*Your goal*. Change "Provide" to "Give" in the data below, keep every other part the same, and write out all of the data again without the pictures.

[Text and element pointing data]

* * * *

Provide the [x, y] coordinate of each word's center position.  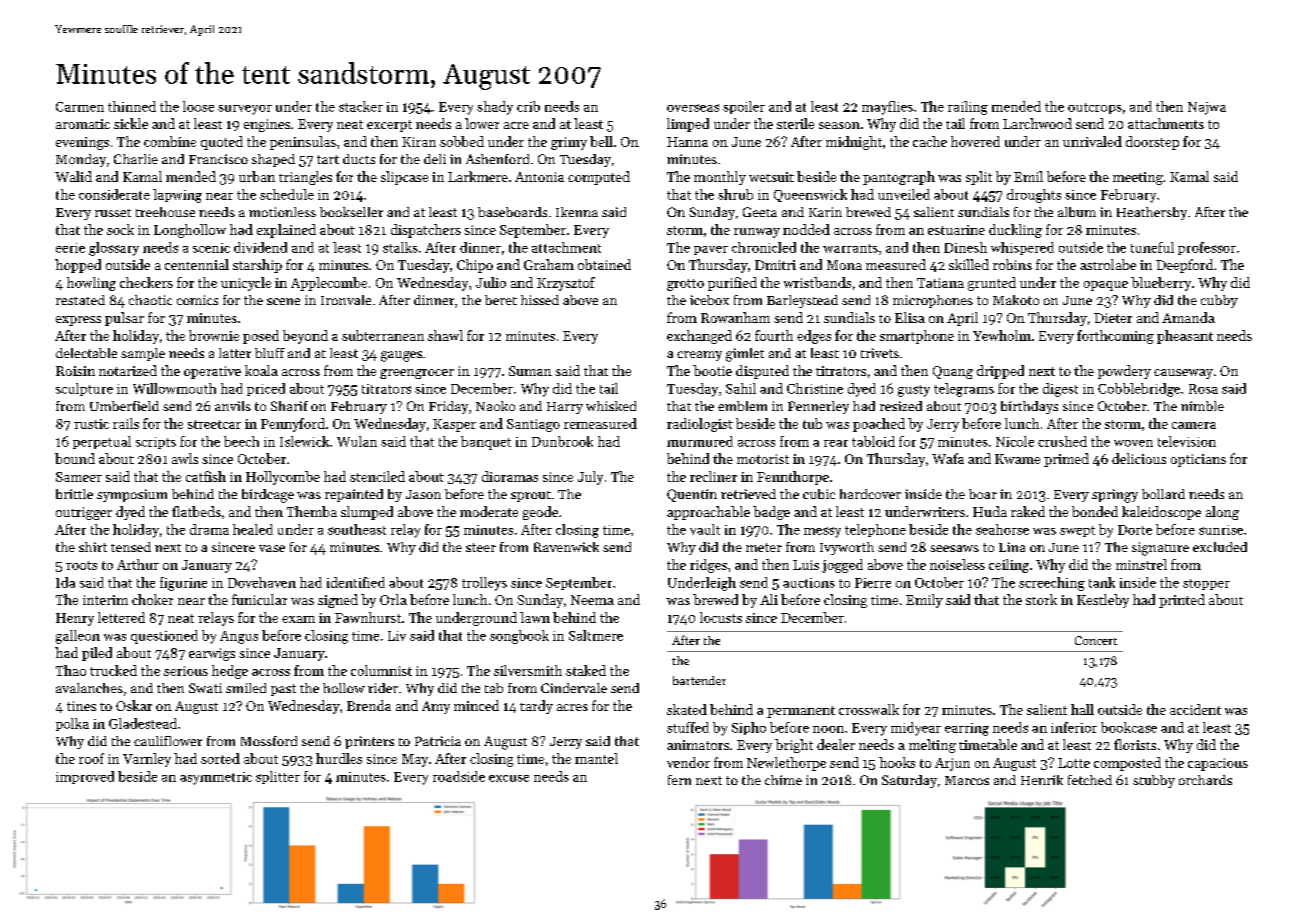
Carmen [80, 107]
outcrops [1095, 108]
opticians [1198, 460]
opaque [1106, 286]
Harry [565, 408]
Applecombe [329, 284]
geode [540, 513]
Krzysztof [566, 284]
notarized [128, 370]
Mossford [269, 741]
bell [601, 141]
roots [81, 565]
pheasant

* * * *

*Solution for this exercise*.
Give the [x, y] coordinate of each word's center position.  
Carmen [80, 107]
outcrops [1095, 108]
opticians [1198, 460]
opaque [1106, 286]
Harry [565, 408]
Applecombe [329, 284]
geode [540, 513]
Krzysztof [566, 284]
notarized [128, 370]
Mossford [269, 741]
bell [601, 141]
roots [81, 565]
pheasant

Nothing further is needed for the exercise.